◆ Required action ◆
Wherever "plus" turns up in the entries, copy out the line that holds it.

── Material for this exercise ──

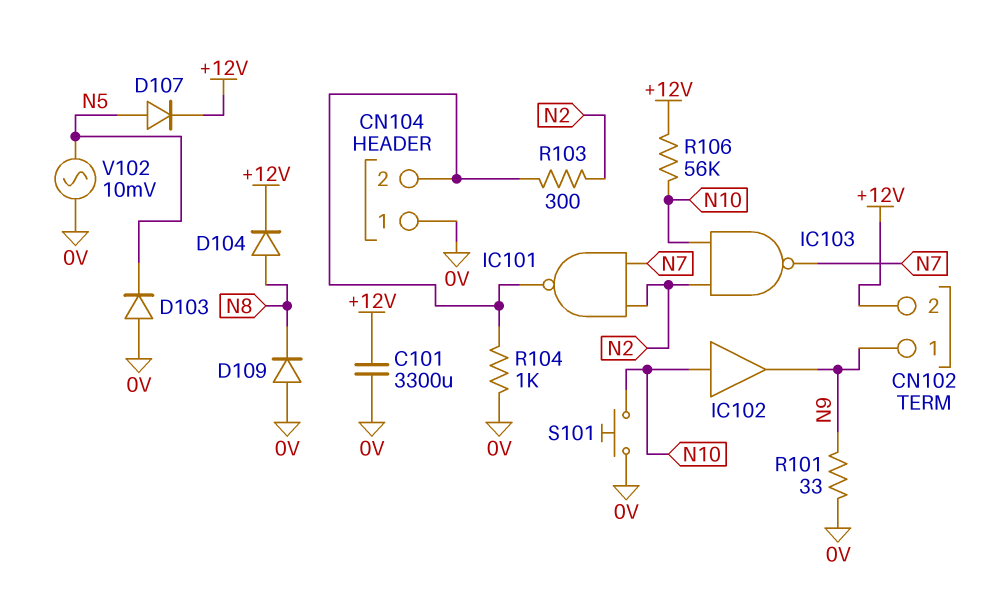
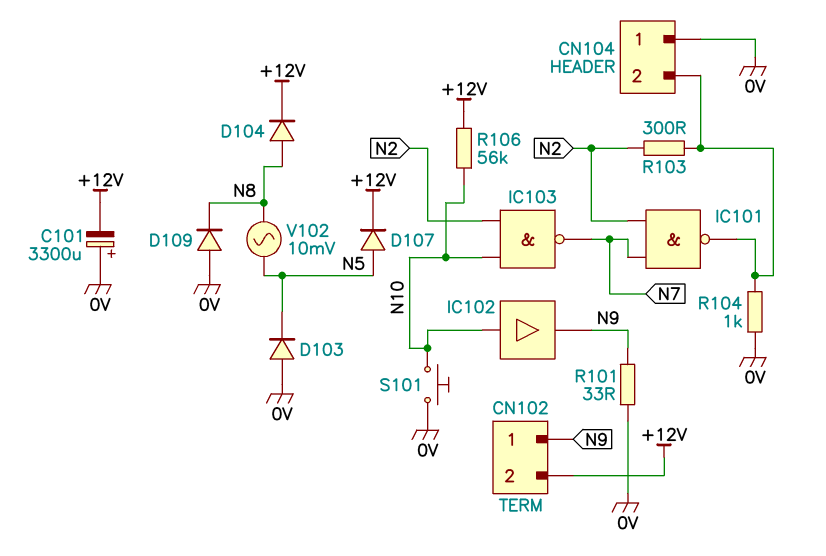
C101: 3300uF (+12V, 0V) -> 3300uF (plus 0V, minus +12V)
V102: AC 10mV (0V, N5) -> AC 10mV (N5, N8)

───
── Material for this exercise ──

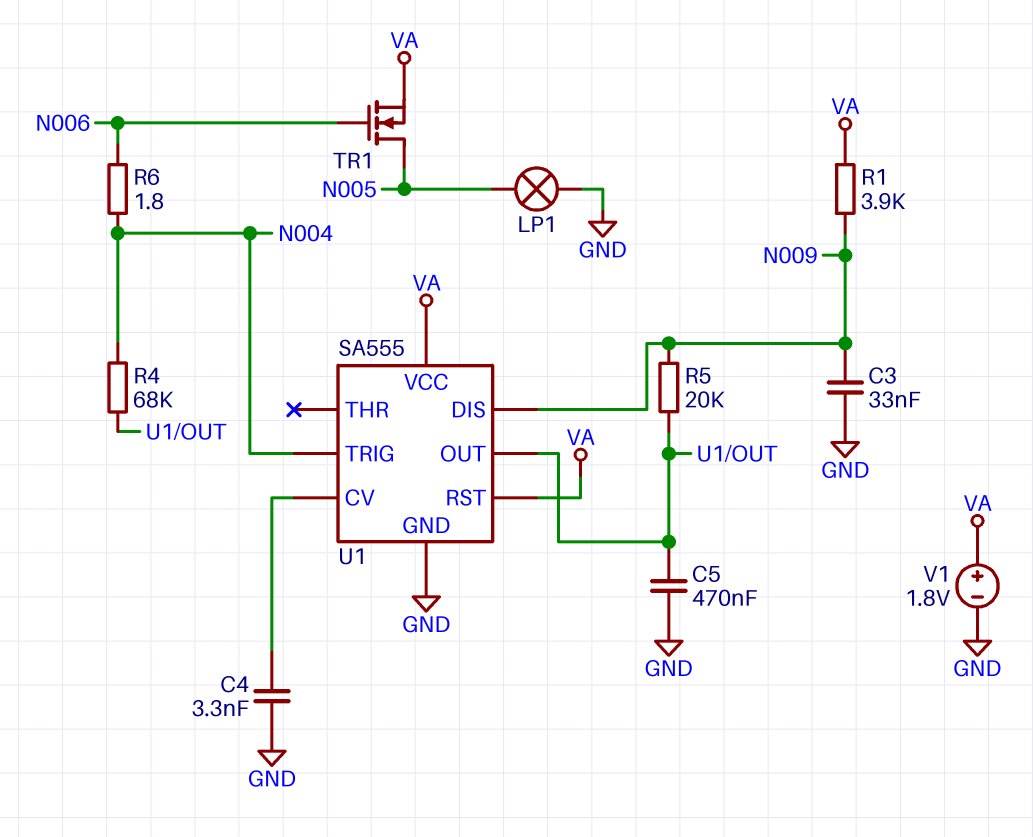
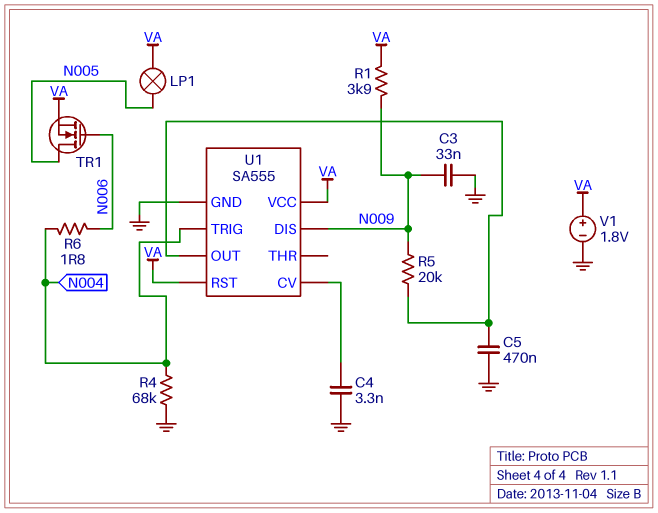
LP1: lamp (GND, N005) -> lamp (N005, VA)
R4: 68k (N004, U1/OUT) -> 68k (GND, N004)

───
── Material for this exercise ──

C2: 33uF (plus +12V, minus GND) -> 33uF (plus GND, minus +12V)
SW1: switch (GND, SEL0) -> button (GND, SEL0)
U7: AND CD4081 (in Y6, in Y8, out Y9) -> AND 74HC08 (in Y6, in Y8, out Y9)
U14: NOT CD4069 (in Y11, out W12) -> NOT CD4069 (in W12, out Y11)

───

◆ Result of this task ◆
C101: 3300uF (+12V, 0V) -> 3300uF (plus 0V, minus +12V)
C2: 33uF (plus +12V, minus GND) -> 33uF (plus GND, minus +12V)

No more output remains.